EXERCISE GOAL:
Look for the word "yellow" in the entries and copy each line where it appears.
** Opening DATA FOR ANALYSIS block **
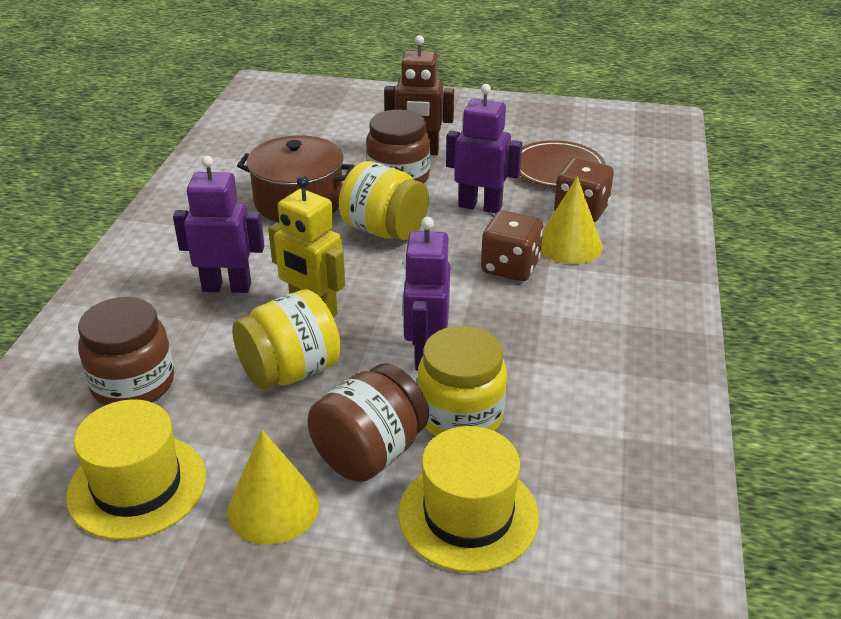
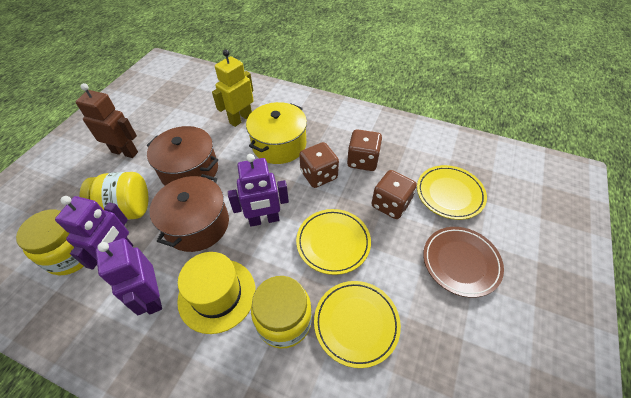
brown dice: 2 -> 3
brown jar: 3 -> 0
brown pot: 1 -> 2
yellow cone: 2 -> 0
yellow hat: 2 -> 1
yellow plate: 0 -> 3
yellow pot: 0 -> 1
** Closing DATA FOR ANALYSIS block **
EXPECTED ANSWER:
yellow cone: 2 -> 0
yellow hat: 2 -> 1
yellow plate: 0 -> 3
yellow pot: 0 -> 1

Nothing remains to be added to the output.